▶ **GOAL OF THE EXERCISE**:
The copy you produce must repeat each record exactly and contain no pictures.

□ □ □ □ □

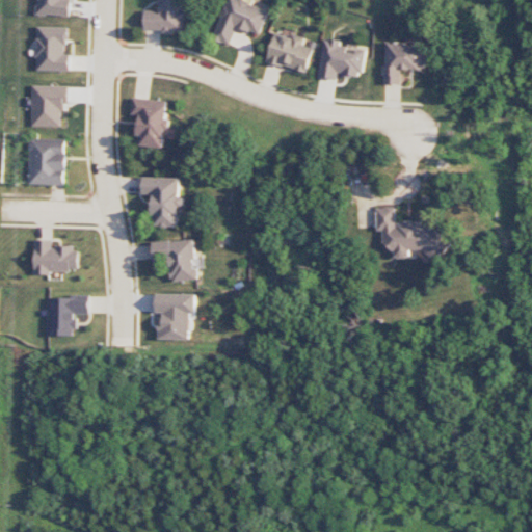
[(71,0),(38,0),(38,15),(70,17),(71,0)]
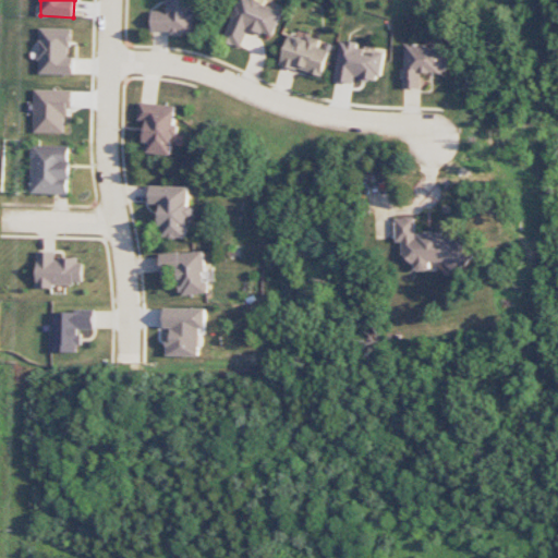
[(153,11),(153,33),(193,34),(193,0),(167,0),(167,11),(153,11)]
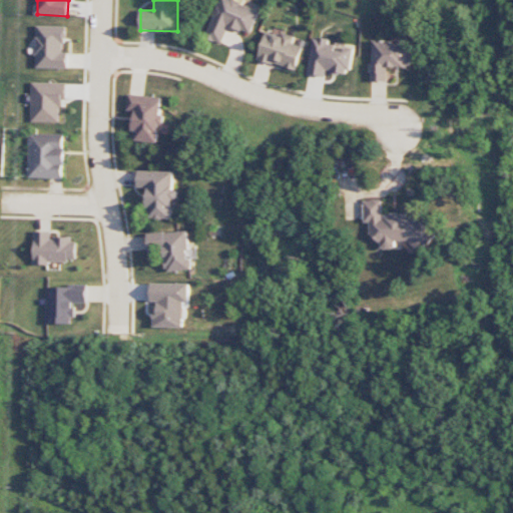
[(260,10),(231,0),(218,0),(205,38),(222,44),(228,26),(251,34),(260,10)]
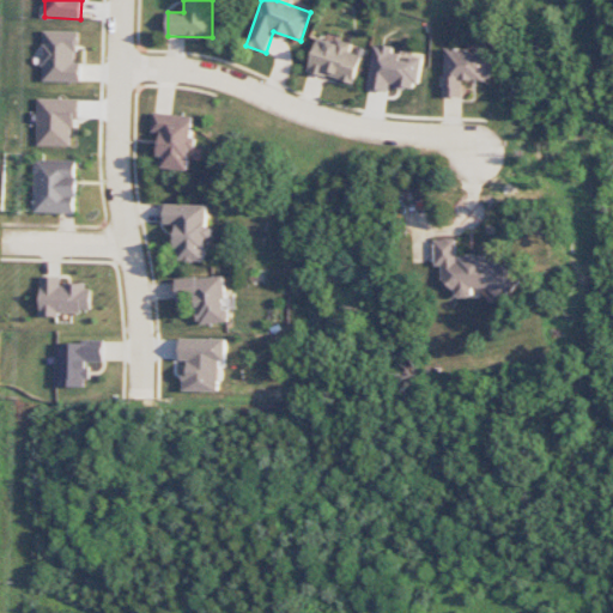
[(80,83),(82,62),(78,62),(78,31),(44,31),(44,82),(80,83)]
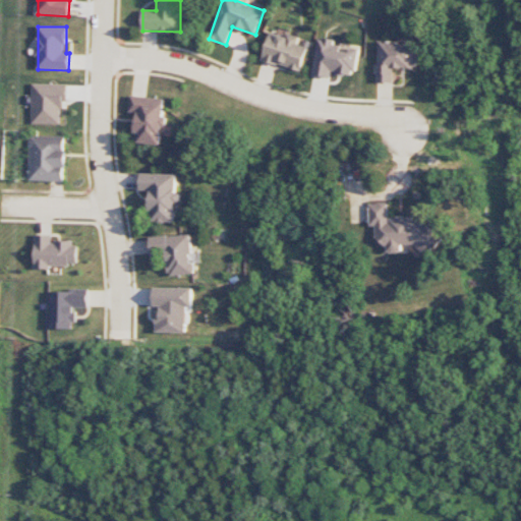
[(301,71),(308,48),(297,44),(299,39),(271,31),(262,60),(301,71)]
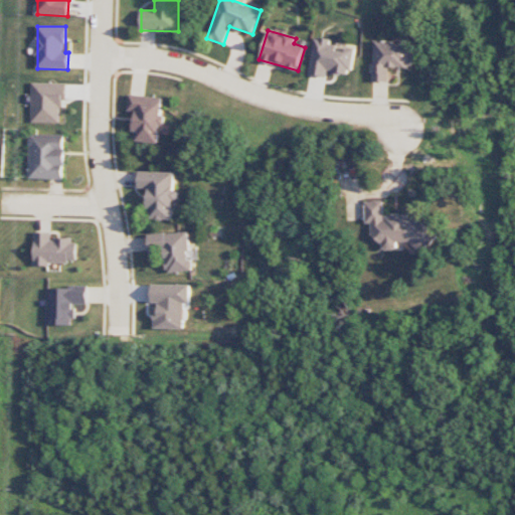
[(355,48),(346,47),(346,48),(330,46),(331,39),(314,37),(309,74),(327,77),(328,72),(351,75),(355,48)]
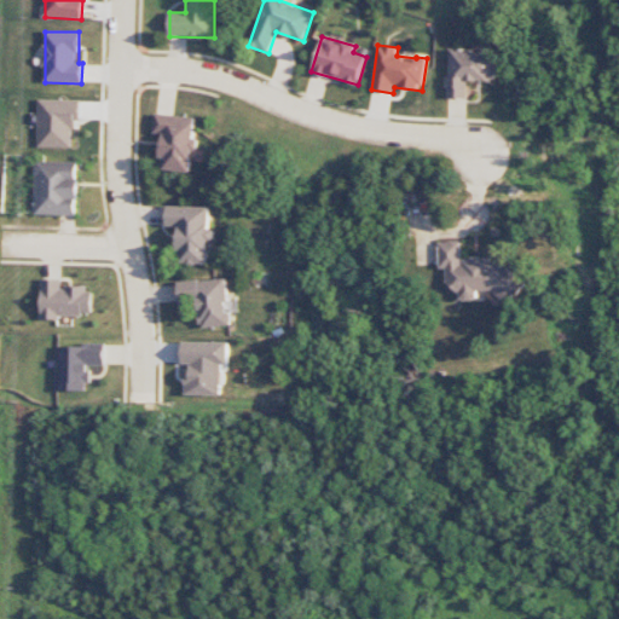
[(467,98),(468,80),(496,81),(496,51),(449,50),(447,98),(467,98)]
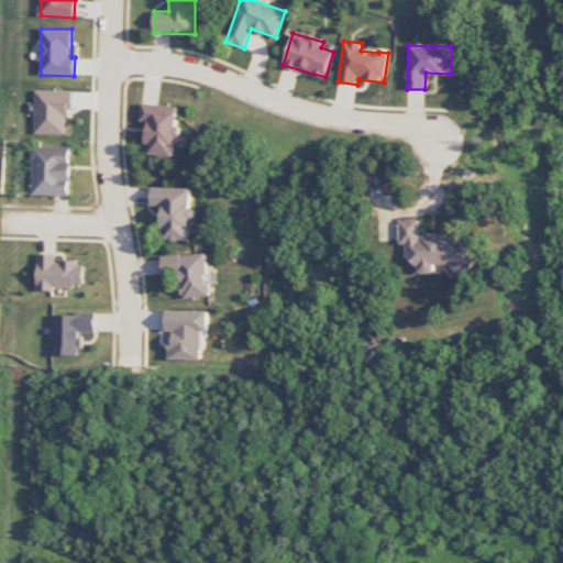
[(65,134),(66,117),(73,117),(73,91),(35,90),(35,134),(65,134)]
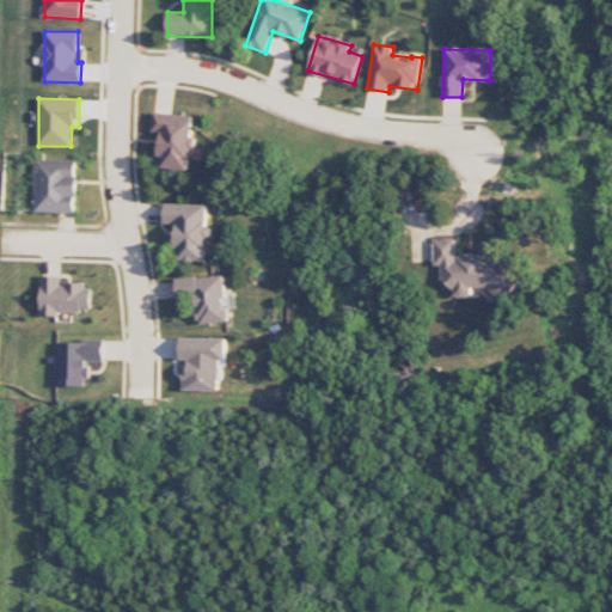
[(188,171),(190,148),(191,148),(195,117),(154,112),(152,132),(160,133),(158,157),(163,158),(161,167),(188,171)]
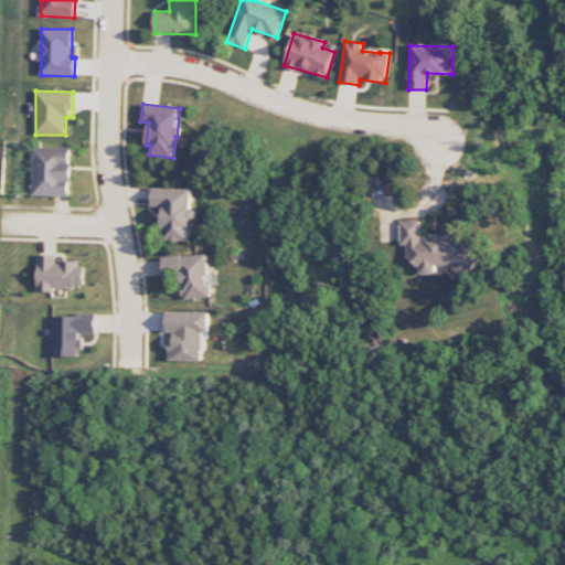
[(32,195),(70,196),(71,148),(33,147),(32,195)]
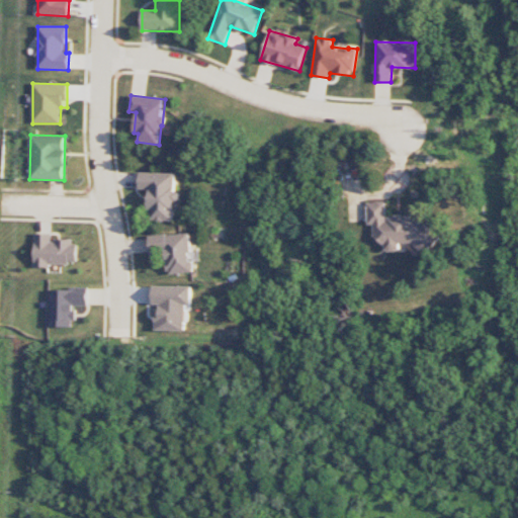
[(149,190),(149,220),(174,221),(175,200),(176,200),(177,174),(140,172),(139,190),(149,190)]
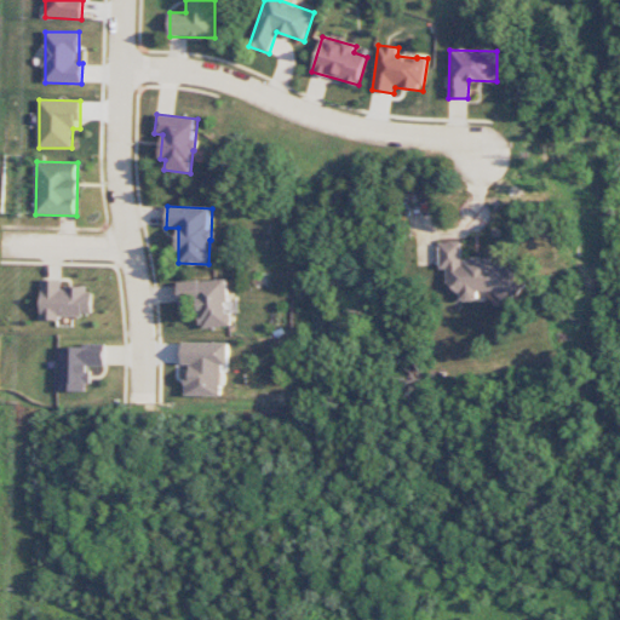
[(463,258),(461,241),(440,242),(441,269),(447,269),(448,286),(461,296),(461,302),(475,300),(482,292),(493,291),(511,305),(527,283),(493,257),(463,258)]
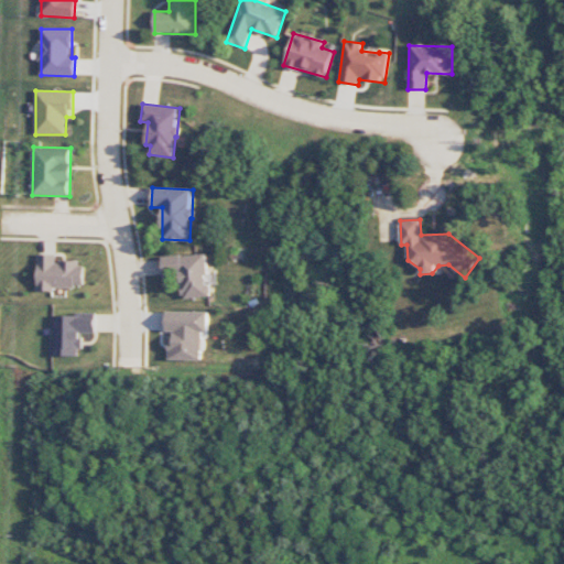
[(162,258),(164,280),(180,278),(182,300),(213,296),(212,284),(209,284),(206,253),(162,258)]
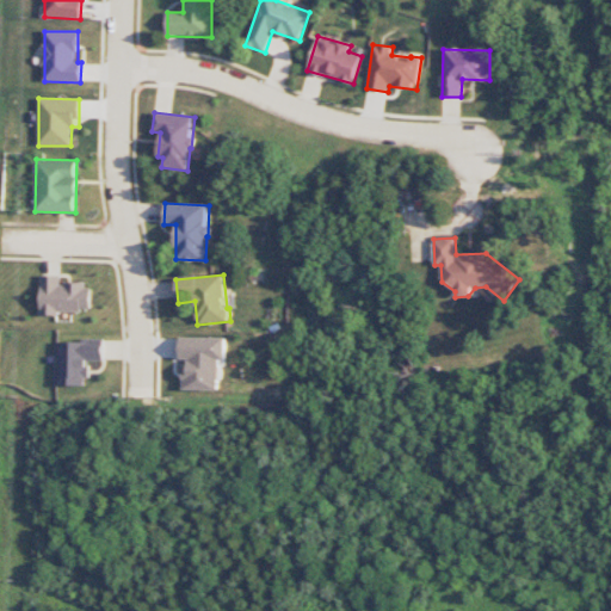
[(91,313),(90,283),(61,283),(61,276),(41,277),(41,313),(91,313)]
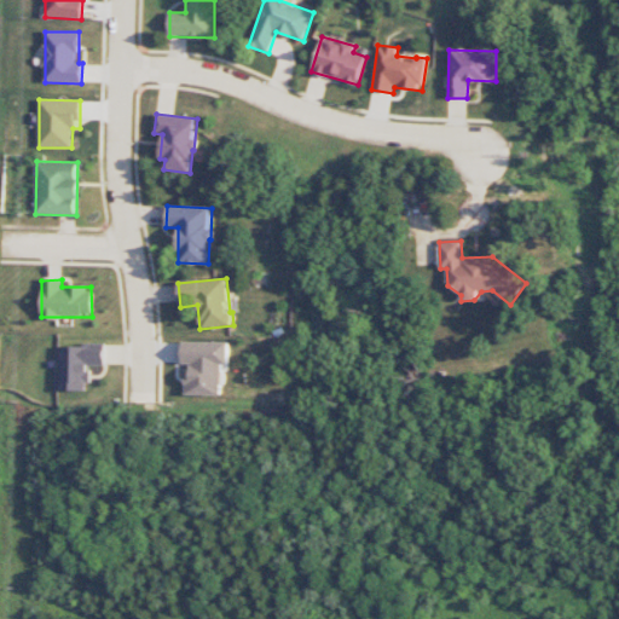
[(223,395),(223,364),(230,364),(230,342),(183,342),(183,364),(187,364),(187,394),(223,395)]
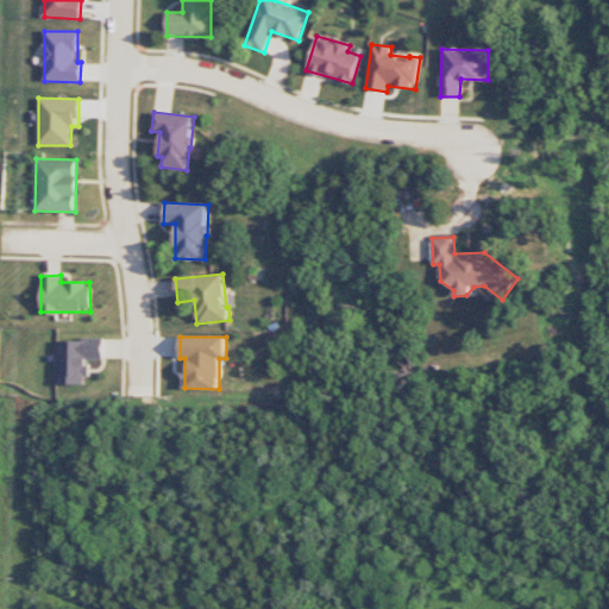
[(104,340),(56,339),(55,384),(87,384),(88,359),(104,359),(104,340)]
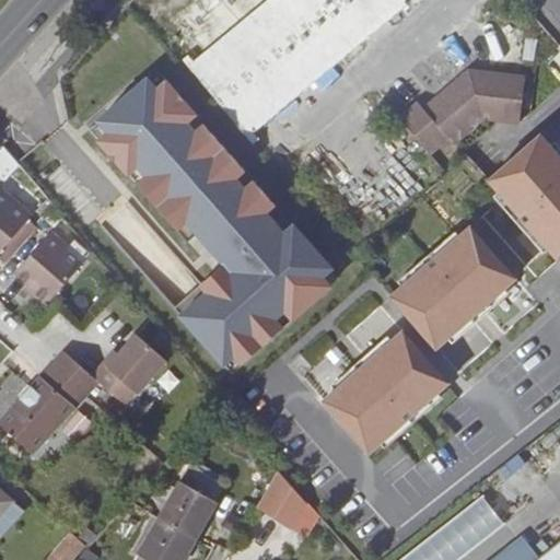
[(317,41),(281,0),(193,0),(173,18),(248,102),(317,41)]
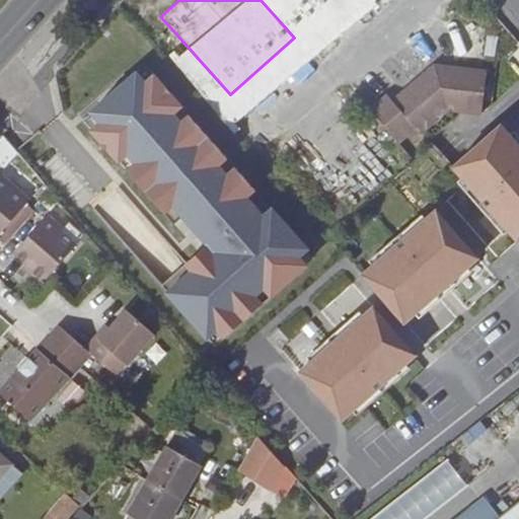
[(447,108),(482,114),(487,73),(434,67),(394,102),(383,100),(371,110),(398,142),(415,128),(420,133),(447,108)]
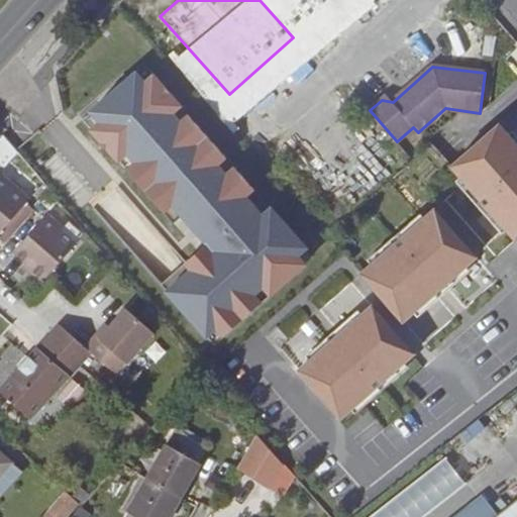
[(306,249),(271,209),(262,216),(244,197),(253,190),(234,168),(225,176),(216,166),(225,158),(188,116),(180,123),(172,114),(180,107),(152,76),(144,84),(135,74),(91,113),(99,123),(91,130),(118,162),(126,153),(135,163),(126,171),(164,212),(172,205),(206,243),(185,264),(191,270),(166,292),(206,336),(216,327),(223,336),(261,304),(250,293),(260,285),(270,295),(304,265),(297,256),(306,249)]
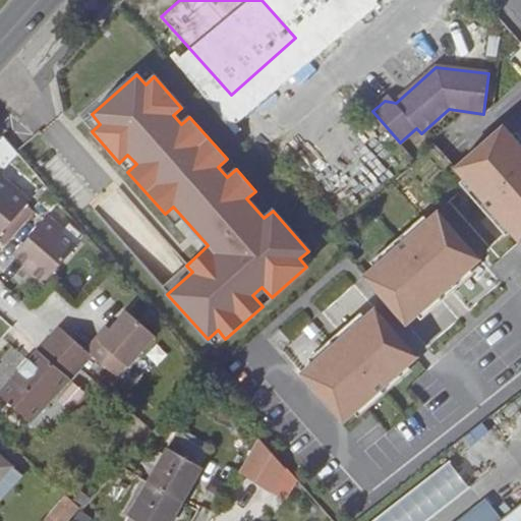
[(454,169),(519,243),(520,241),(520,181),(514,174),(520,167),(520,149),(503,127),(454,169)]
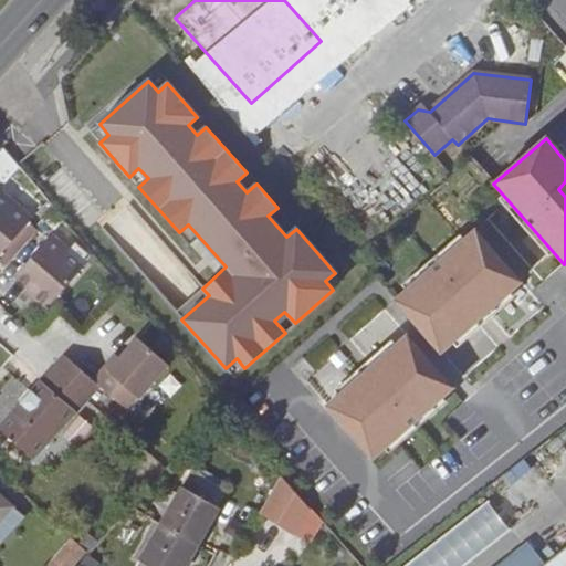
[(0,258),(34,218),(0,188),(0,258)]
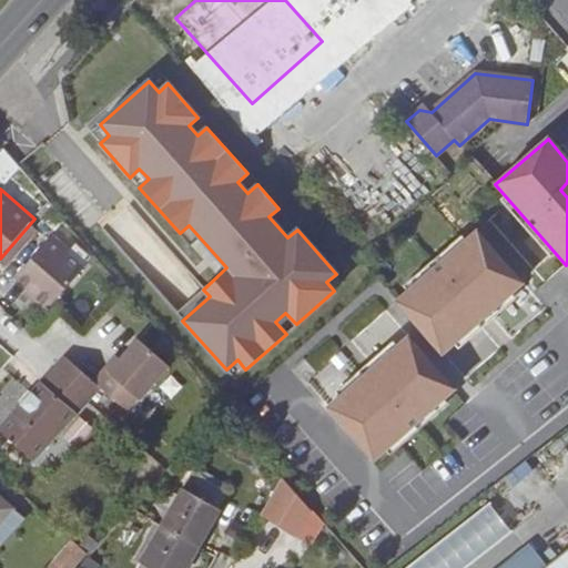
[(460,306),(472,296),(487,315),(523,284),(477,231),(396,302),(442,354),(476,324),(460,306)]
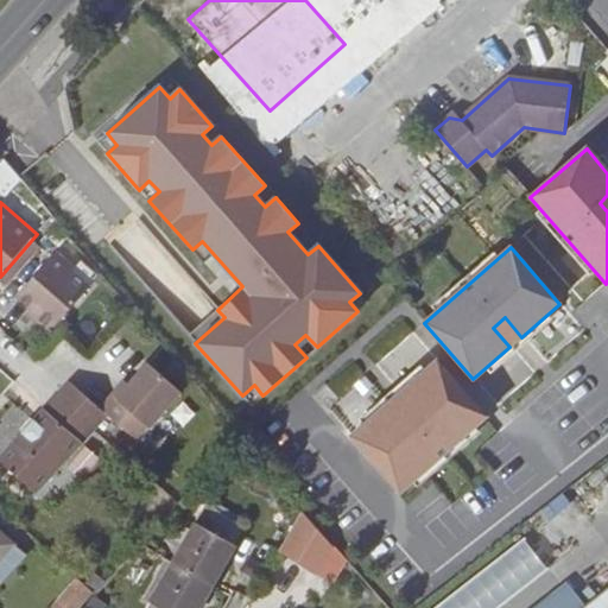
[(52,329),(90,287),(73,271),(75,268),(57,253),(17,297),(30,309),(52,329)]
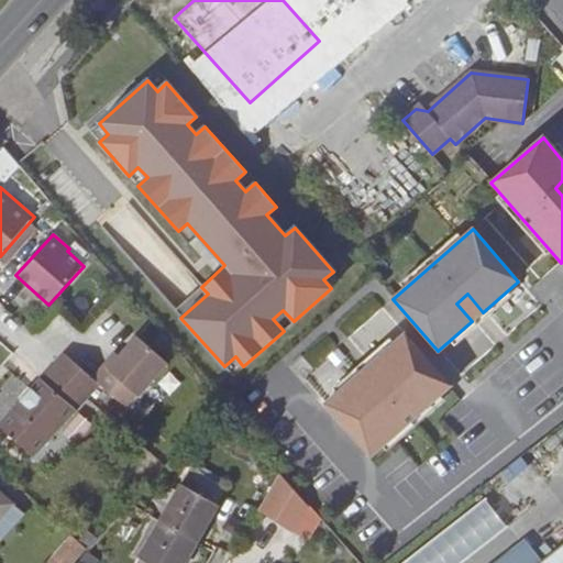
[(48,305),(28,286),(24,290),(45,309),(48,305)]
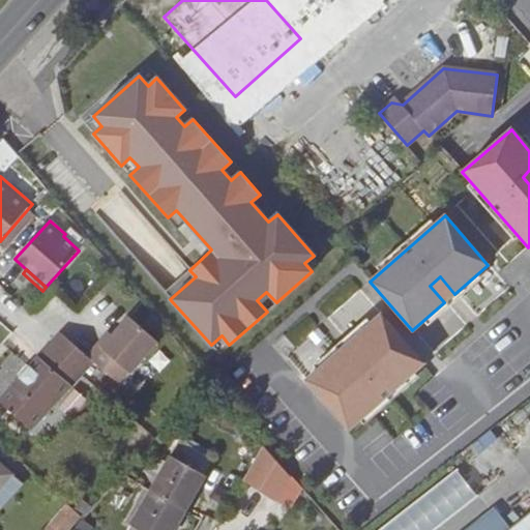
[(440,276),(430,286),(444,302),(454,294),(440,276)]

□ □ □ □ □

▶ **TASK RESULT**:
[(71,0),(38,0),(38,15),(70,17),(71,0)]
[(153,11),(153,33),(193,34),(193,0),(167,0),(167,11),(153,11)]
[(260,10),(231,0),(218,0),(205,38),(222,44),(228,26),(251,34),(260,10)]
[(80,83),(82,62),(78,62),(78,31),(44,31),(44,82),(80,83)]
[(301,71),(308,48),(297,44),(299,39),(271,31),(262,60),(301,71)]
[(355,48),(346,47),(346,48),(330,46),(331,39),(314,37),(309,74),(327,77),(328,72),(351,75),(355,48)]
[(467,98),(468,80),(496,81),(496,51),(449,50),(447,98),(467,98)]
[(65,134),(66,117),(73,117),(73,91),(35,90),(35,134),(65,134)]
[(188,171),(190,148),(191,148),(195,117),(154,112),(152,132),(160,133),(158,157),(163,158),(161,167),(188,171)]
[(32,195),(70,196),(71,148),(33,147),(32,195)]
[(149,190),(149,220),(174,221),(175,200),(176,200),(177,174),(140,172),(139,190),(149,190)]
[(463,258),(461,241),(440,242),(441,269),(447,269),(448,286),(461,296),(461,302),(475,300),(482,292),(493,291),(511,305),(527,283),(493,257),(463,258)]
[(162,258),(164,280),(180,278),(182,300),(213,296),(212,284),(209,284),(206,253),(162,258)]
[(91,313),(90,283),(61,283),(61,276),(41,277),(41,313),(91,313)]
[(223,395),(223,364),(230,364),(230,342),(183,342),(183,364),(187,364),(187,394),(223,395)]
[(104,340),(56,339),(55,384),(87,384),(88,359),(104,359),(104,340)]
[(317,41),(281,0),(193,0),(173,18),(248,102),(317,41)]
[(447,108),(482,114),(487,73),(434,67),(394,102),(383,100),(371,110),(398,142),(415,128),(420,133),(447,108)]
[(306,249),(271,209),(262,216),(244,197),(253,190),(234,168),(225,176),(216,166),(225,158),(188,116),(180,123),(172,114),(180,107),(152,76),(144,84),(135,74),(91,113),(99,123),(91,130),(118,162),(126,153),(135,163),(126,171),(164,212),(172,205),(206,243),(185,264),(191,270),(166,292),(206,336),(216,327),(223,336),(261,304),(250,293),(260,285),(270,295),(304,265),(297,256),(306,249)]
[(454,169),(519,243),(520,241),(520,181),(514,174),(520,167),(520,149),(503,127),(454,169)]
[(0,258),(34,218),(0,188),(0,258)]
[(460,306),(472,296),(487,315),(523,284),(477,231),(396,302),(442,354),(476,324),(460,306)]
[(52,329),(90,287),(73,271),(75,268),(57,253),(17,297),(30,309),(52,329)]
[(48,305),(28,286),(24,290),(45,309),(48,305)]
[(440,276),(430,286),(444,302),(454,294),(440,276)]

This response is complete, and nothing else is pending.